#### Task requirements:
Using the data below, restate exactly every line from the one with "cyan square: rotated 16 degrees clockwise" up to and including the one with "gray square: rotated". No picture belongs in it.

#### Collected data:
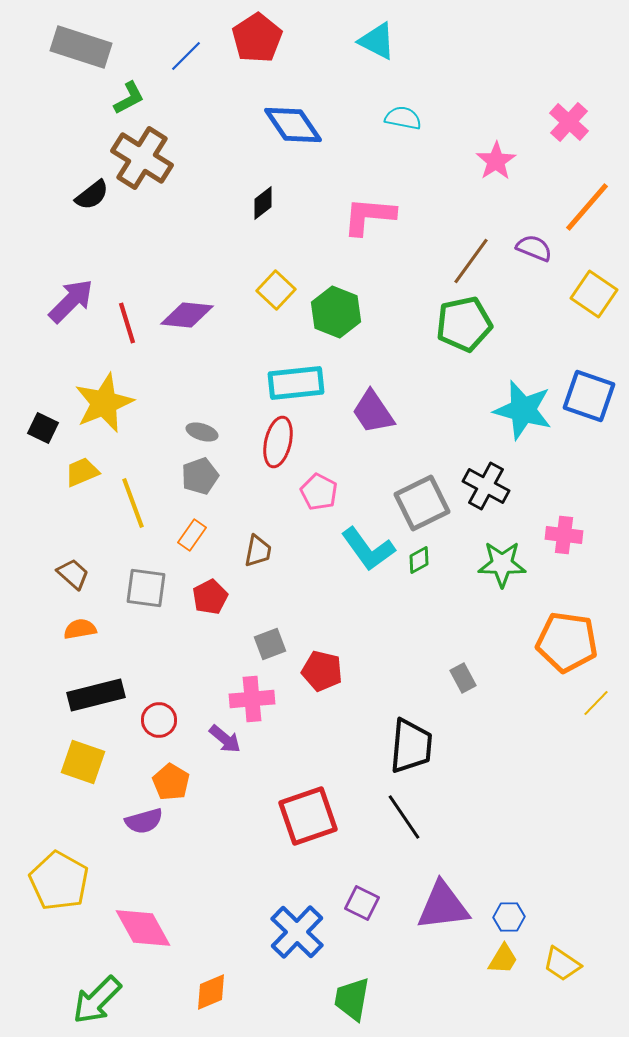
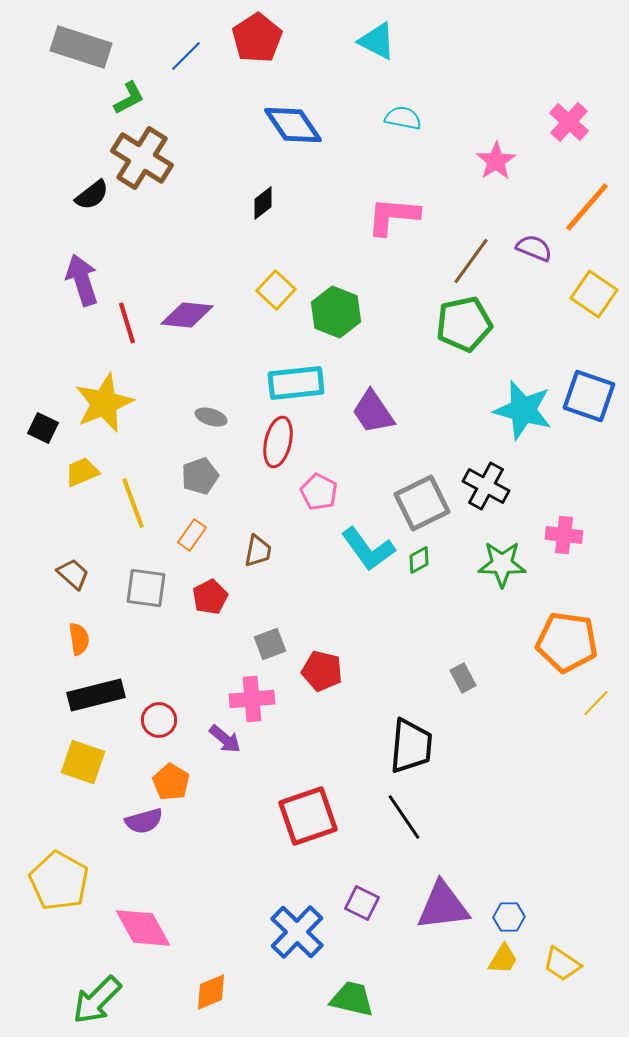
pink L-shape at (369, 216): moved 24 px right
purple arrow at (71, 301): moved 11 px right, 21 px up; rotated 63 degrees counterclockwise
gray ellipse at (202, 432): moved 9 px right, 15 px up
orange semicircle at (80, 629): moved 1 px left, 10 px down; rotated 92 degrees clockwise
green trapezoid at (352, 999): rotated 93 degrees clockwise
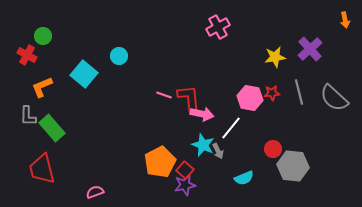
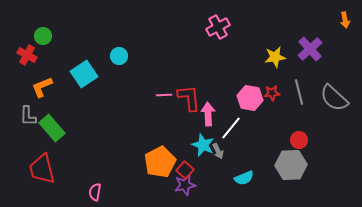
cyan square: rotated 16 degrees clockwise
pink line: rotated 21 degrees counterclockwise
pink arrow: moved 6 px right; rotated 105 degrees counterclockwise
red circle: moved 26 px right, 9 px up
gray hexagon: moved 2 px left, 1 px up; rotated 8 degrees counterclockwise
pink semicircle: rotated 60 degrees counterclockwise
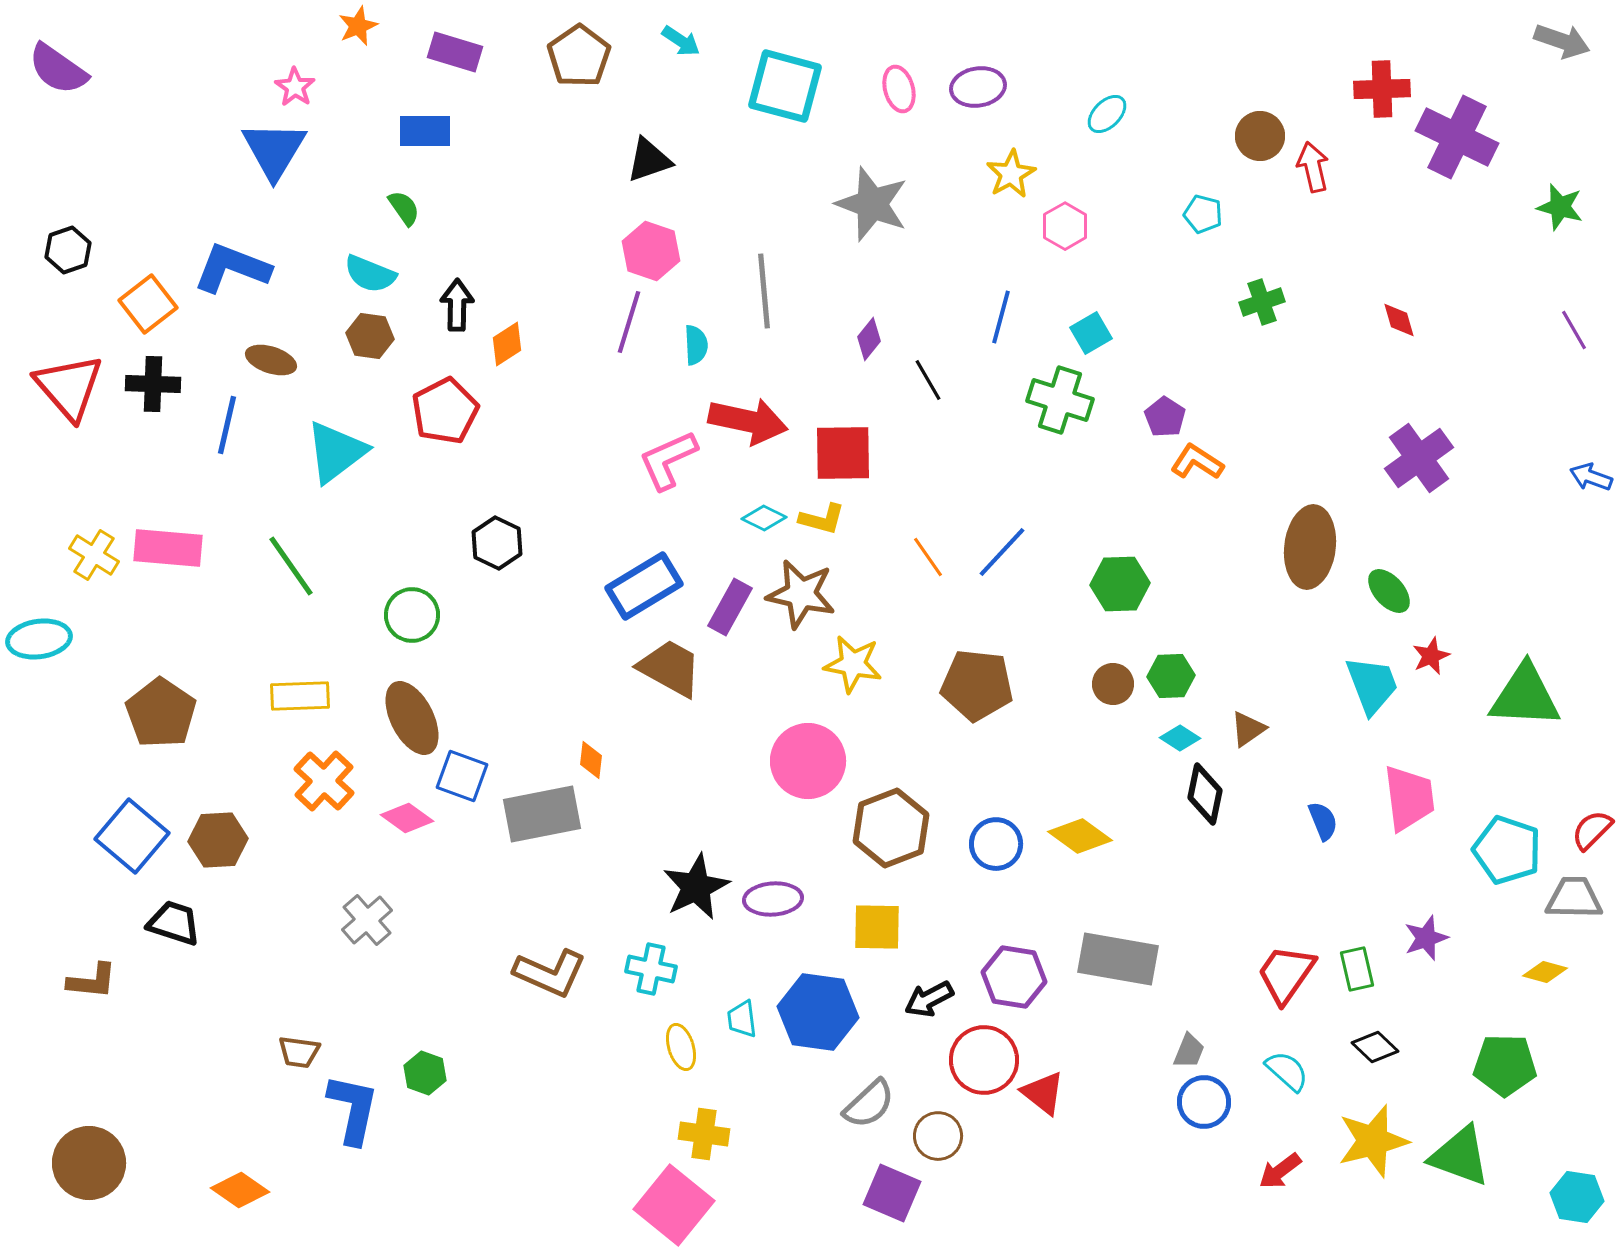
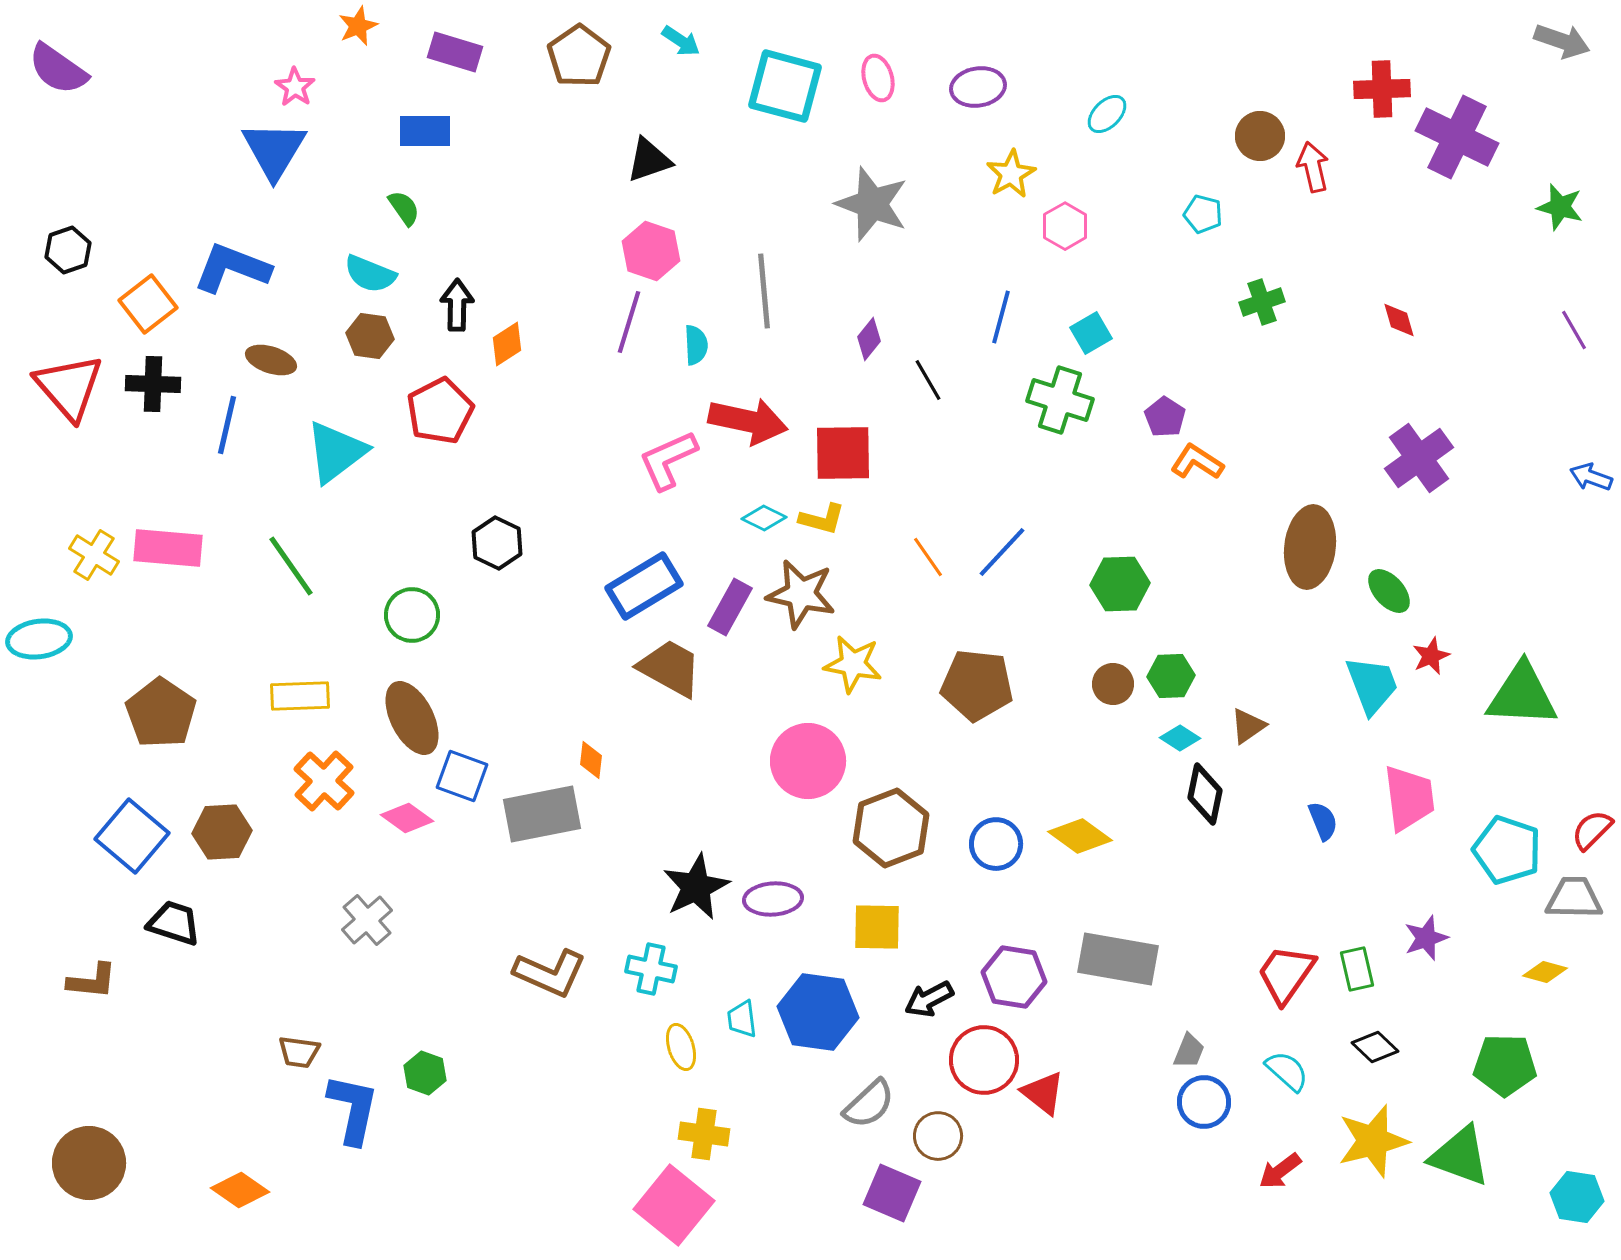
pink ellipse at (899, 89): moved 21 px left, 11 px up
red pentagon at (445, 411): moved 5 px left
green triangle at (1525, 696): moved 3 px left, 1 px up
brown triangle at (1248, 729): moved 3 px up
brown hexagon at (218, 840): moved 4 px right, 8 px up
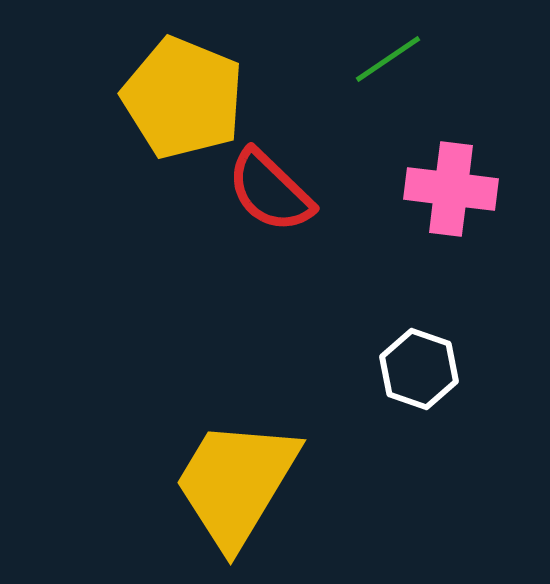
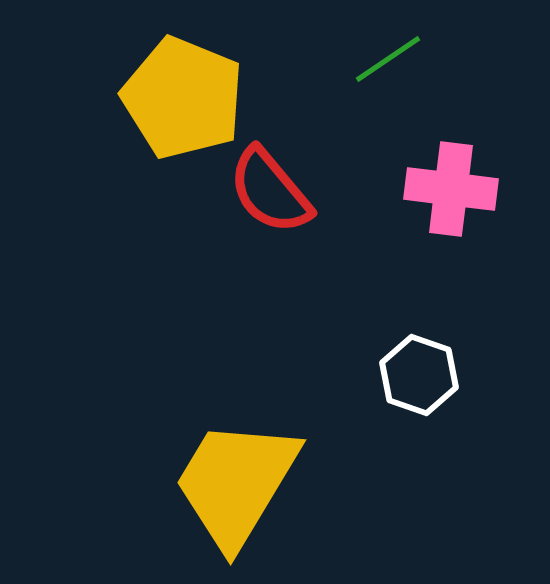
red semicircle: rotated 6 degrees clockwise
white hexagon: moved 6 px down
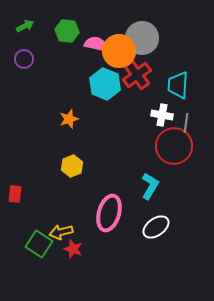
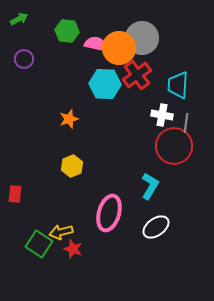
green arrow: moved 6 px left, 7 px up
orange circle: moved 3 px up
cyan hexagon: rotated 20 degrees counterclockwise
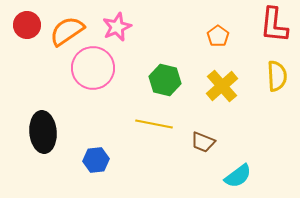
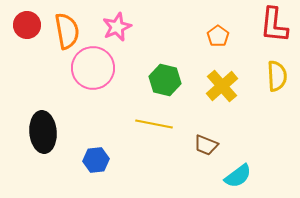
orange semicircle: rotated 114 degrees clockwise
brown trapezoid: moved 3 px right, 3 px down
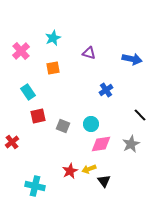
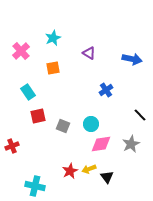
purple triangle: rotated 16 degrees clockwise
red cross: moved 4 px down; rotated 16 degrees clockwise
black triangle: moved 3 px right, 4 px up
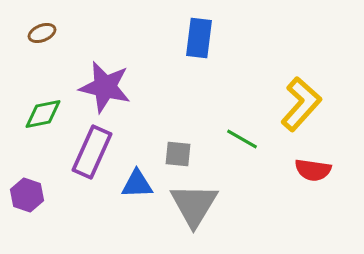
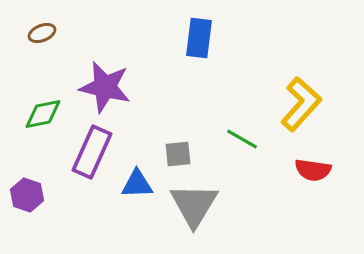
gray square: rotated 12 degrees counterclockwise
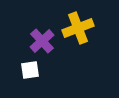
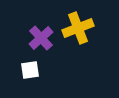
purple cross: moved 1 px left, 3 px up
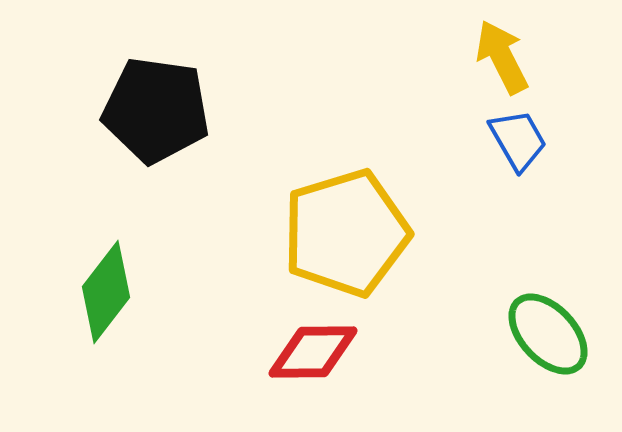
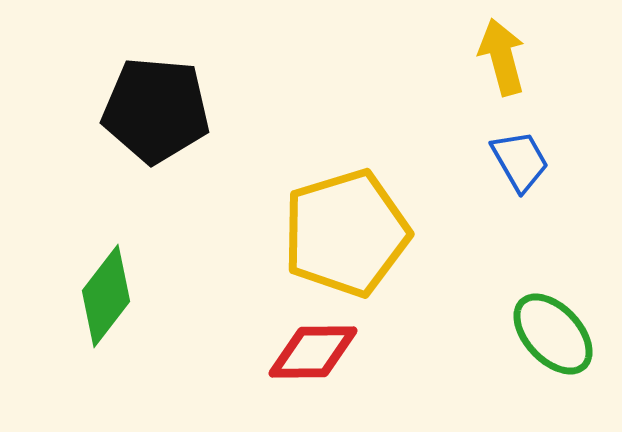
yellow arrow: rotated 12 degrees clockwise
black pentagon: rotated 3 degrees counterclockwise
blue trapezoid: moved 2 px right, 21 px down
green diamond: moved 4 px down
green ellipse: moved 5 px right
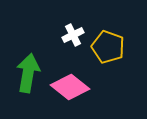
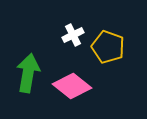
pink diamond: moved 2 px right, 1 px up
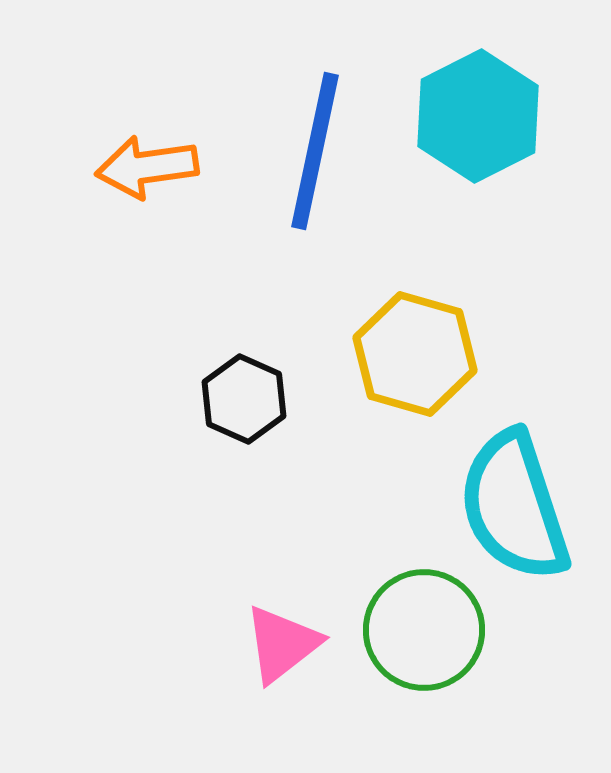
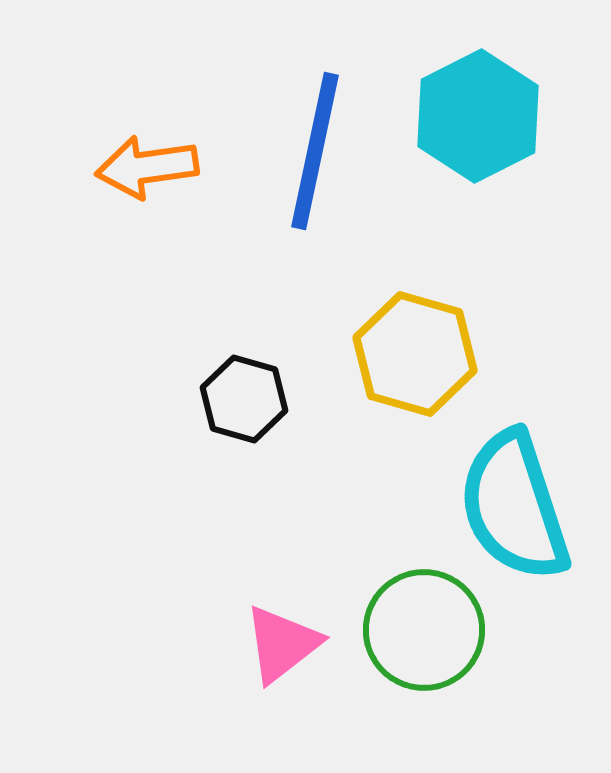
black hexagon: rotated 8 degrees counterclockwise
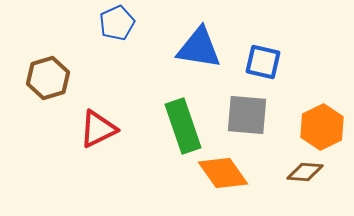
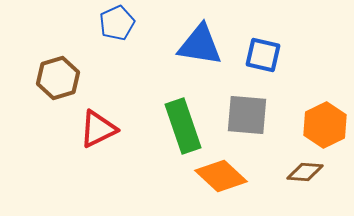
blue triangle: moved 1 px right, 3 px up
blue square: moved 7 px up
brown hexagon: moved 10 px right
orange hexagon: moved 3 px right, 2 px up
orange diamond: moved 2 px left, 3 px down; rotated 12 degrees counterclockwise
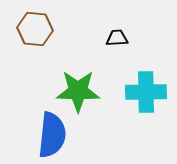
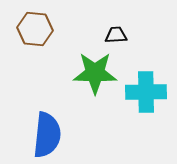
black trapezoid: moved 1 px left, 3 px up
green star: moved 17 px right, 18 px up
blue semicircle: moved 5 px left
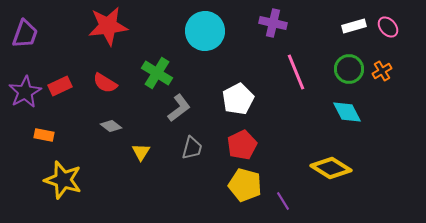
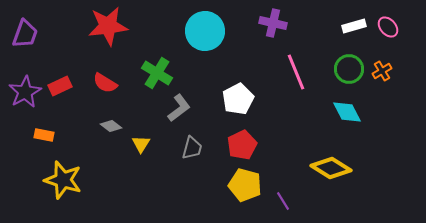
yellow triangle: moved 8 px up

#### Result of the task:
cyan square: rotated 16 degrees clockwise
pink line: rotated 21 degrees counterclockwise
pink arrow: moved 6 px right; rotated 105 degrees counterclockwise
red circle: moved 26 px right, 9 px up
gray hexagon: moved 2 px left, 1 px up; rotated 8 degrees counterclockwise
pink semicircle: rotated 60 degrees counterclockwise
pink ellipse at (899, 89): moved 21 px left, 11 px up
red pentagon at (445, 411): moved 5 px left
green triangle at (1525, 696): moved 3 px left, 1 px up
brown triangle at (1248, 729): moved 3 px up
brown hexagon at (218, 840): moved 4 px right, 8 px up
red semicircle: rotated 6 degrees clockwise
white hexagon: moved 6 px down
green arrow: moved 6 px left, 7 px up
orange circle: moved 3 px up
cyan hexagon: rotated 20 degrees counterclockwise
orange semicircle: rotated 114 degrees clockwise
brown trapezoid: moved 3 px right, 3 px down
purple triangle: rotated 16 degrees clockwise
red cross: moved 4 px down; rotated 16 degrees clockwise
black triangle: moved 3 px right, 4 px up
gray square: rotated 12 degrees counterclockwise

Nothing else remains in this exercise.